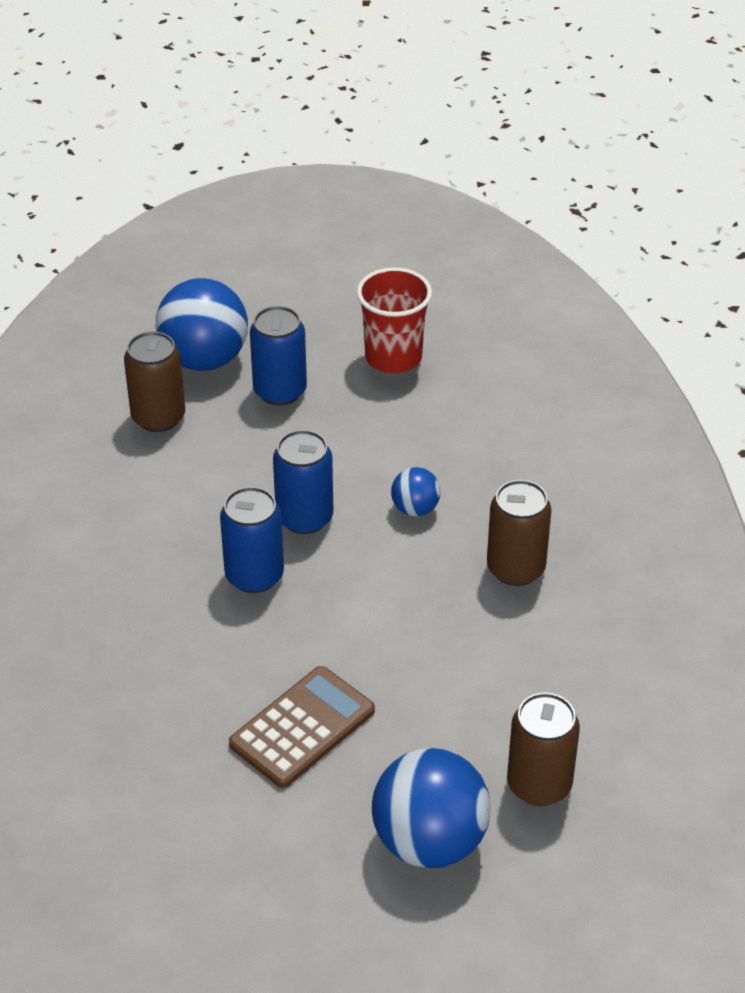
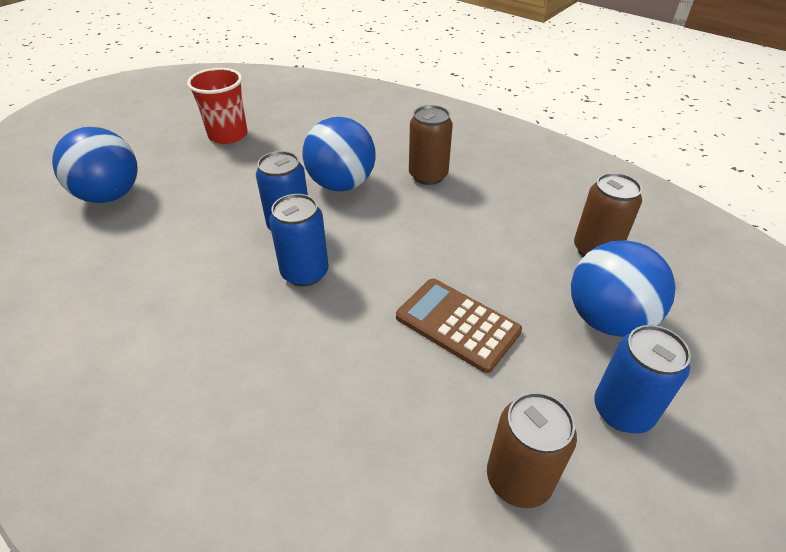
camera: 50 degrees left, 0 degrees up
(158, 417) = (117, 239): brown can -> brown can (518, 479)
(280, 391) = (183, 182): blue can -> blue can (622, 411)
(302, 728) = (457, 324): brown calculator -> brown calculator turned 45 degrees counterclockwise
(415, 509) = (341, 184): blue ball -> blue ball, size x2.01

[Task description] Only lines containing the word "brown" should be copied from the material above.

[Response box]
(158, 417) = (117, 239): brown can -> brown can (518, 479)
(302, 728) = (457, 324): brown calculator -> brown calculator turned 45 degrees counterclockwise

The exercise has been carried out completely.